TASK OBJECTIVE
Using the string "degrees" as the key, pull each matching line out of the records below.

Colored object listings

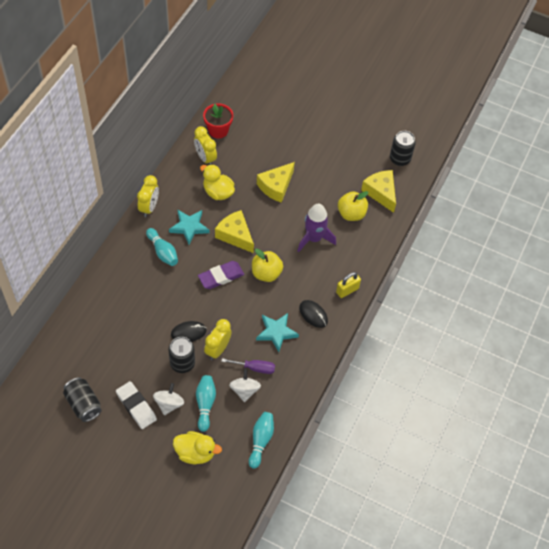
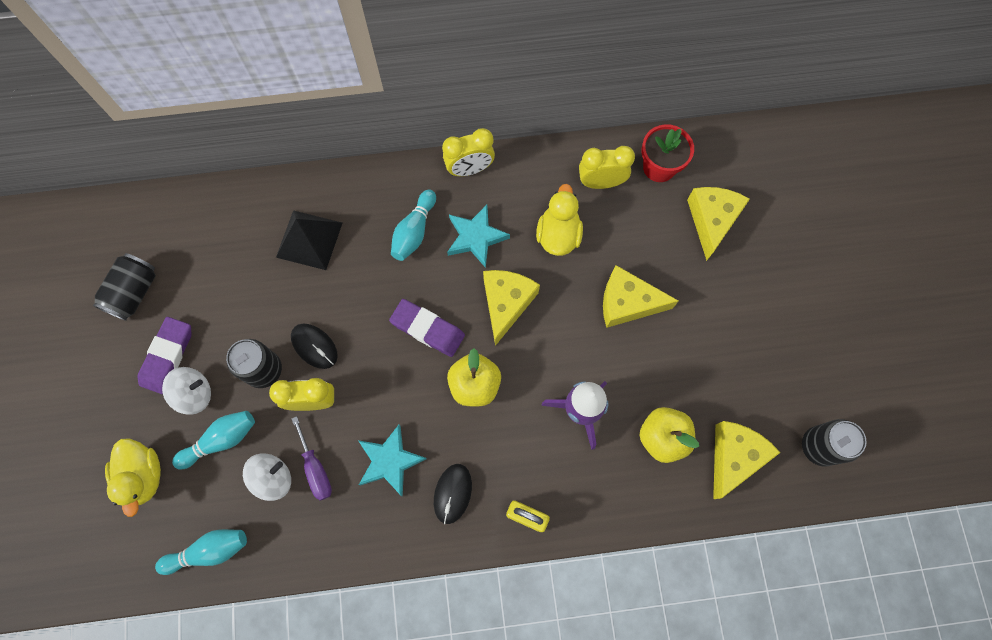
camera: 60 degrees right, 15 degrees up
(126, 302) = (309, 240): none -> black pyramid
(136, 406) = (167, 356): white eraser -> purple eraser
(205, 158) = (600, 182): yellow clock -> yellow clock turned 60 degrees clockwise
(263, 128) = (712, 221): none -> yellow cheese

REPLY TO THE EXERCISE
camera: 60 degrees right, 15 degrees up
(205, 158) = (600, 182): yellow clock -> yellow clock turned 60 degrees clockwise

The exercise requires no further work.